• WHAT THE TASK REQUIRES: Look through the records and copy each line with the string "weather" in it.

• DATA SHOWN:
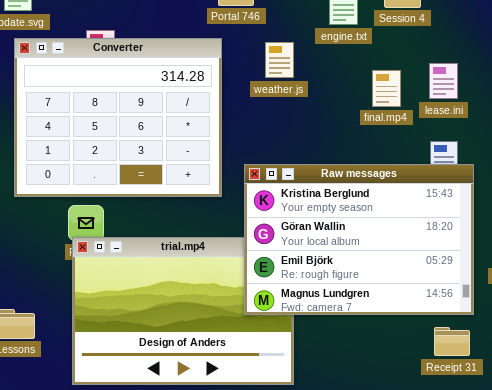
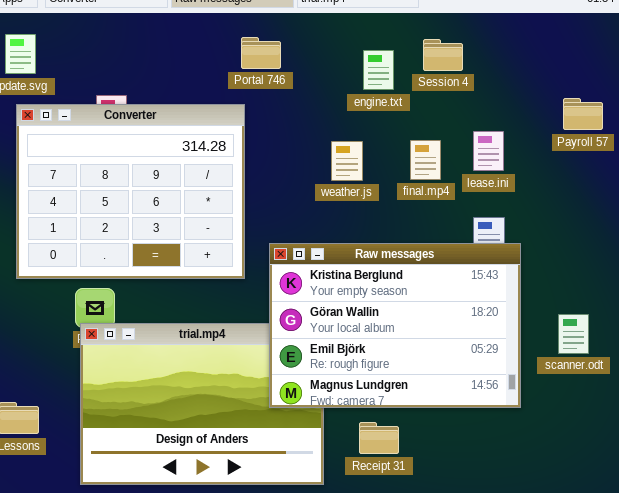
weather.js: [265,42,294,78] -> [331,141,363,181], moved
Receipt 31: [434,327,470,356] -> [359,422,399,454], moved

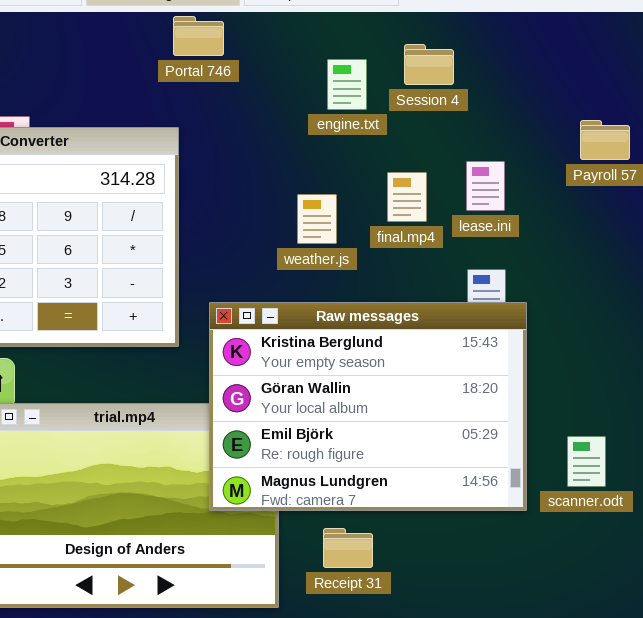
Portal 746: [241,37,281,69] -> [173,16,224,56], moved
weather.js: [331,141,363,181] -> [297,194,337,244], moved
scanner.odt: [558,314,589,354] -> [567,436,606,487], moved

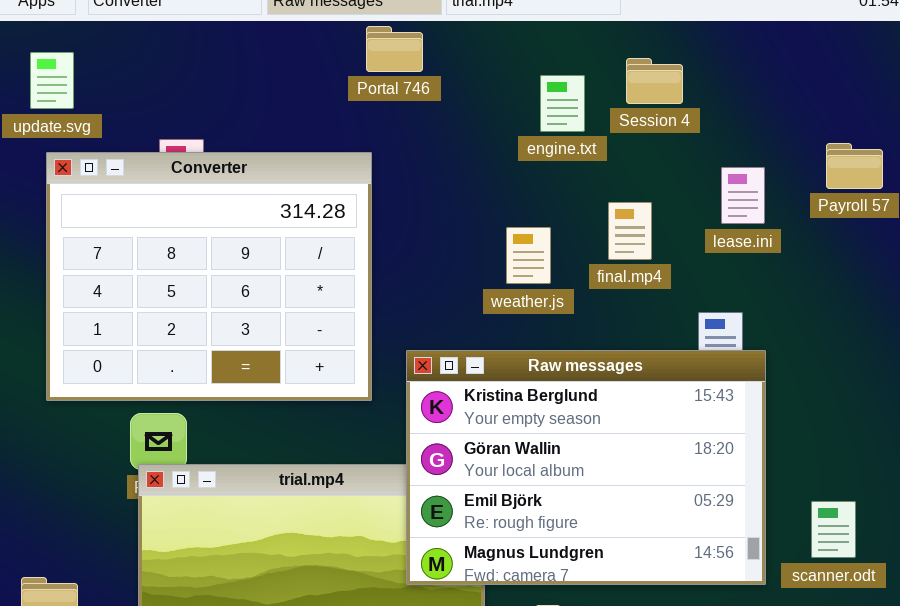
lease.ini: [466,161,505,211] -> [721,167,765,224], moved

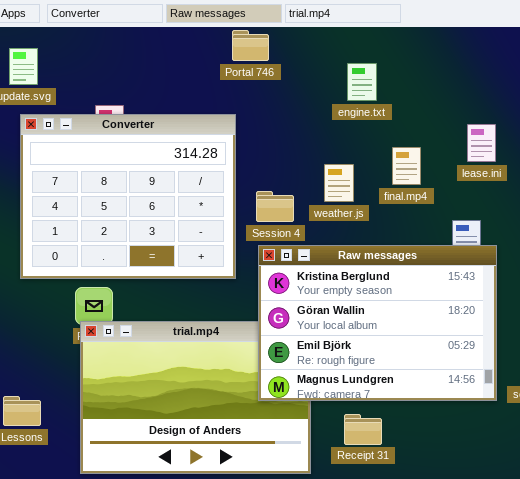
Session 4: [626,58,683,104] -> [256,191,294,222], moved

• RESPONSE AREA:
weather.js: [265,42,294,78] -> [331,141,363,181], moved
weather.js: [331,141,363,181] -> [297,194,337,244], moved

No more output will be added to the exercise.